**Available records**
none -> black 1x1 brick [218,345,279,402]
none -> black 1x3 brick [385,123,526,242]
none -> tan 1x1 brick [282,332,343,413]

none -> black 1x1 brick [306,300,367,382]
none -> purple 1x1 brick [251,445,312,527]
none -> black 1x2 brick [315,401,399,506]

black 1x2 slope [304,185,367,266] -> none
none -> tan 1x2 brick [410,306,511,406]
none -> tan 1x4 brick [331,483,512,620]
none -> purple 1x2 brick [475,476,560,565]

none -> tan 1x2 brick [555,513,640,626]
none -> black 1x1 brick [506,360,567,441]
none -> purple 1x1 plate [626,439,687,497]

==

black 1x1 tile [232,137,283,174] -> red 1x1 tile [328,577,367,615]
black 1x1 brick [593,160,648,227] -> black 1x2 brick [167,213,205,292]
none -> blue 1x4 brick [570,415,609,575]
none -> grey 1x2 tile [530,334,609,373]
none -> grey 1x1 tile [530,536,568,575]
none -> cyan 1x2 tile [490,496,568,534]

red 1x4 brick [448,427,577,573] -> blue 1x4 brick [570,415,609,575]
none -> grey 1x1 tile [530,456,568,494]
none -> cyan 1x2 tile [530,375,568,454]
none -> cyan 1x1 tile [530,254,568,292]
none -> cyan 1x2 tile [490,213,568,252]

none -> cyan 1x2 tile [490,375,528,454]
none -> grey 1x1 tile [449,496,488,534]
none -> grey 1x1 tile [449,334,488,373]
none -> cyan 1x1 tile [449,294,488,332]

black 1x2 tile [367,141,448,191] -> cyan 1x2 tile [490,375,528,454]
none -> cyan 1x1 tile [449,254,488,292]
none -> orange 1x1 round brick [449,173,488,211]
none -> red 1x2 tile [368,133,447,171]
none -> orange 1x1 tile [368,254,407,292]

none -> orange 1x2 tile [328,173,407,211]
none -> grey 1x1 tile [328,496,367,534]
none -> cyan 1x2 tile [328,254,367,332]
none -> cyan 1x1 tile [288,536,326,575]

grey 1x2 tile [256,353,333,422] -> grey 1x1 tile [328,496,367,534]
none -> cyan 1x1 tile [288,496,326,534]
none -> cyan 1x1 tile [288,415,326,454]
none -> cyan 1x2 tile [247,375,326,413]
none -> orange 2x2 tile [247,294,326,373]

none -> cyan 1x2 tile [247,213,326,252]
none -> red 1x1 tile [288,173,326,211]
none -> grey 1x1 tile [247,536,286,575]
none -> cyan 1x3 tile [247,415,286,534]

**Brief**
Starting at the line above that holds "none -> orange 1x2 tile [328,173,407,211]" and ending at the line that holds "none -> cyan 1x3 tile [247,415,286,534]", transcribe each line exactly and include no other lines.

**Completed task**
none -> orange 1x2 tile [328,173,407,211]
none -> grey 1x1 tile [328,496,367,534]
none -> cyan 1x2 tile [328,254,367,332]
none -> cyan 1x1 tile [288,536,326,575]

grey 1x2 tile [256,353,333,422] -> grey 1x1 tile [328,496,367,534]
none -> cyan 1x1 tile [288,496,326,534]
none -> cyan 1x1 tile [288,415,326,454]
none -> cyan 1x2 tile [247,375,326,413]
none -> orange 2x2 tile [247,294,326,373]

none -> cyan 1x2 tile [247,213,326,252]
none -> red 1x1 tile [288,173,326,211]
none -> grey 1x1 tile [247,536,286,575]
none -> cyan 1x3 tile [247,415,286,534]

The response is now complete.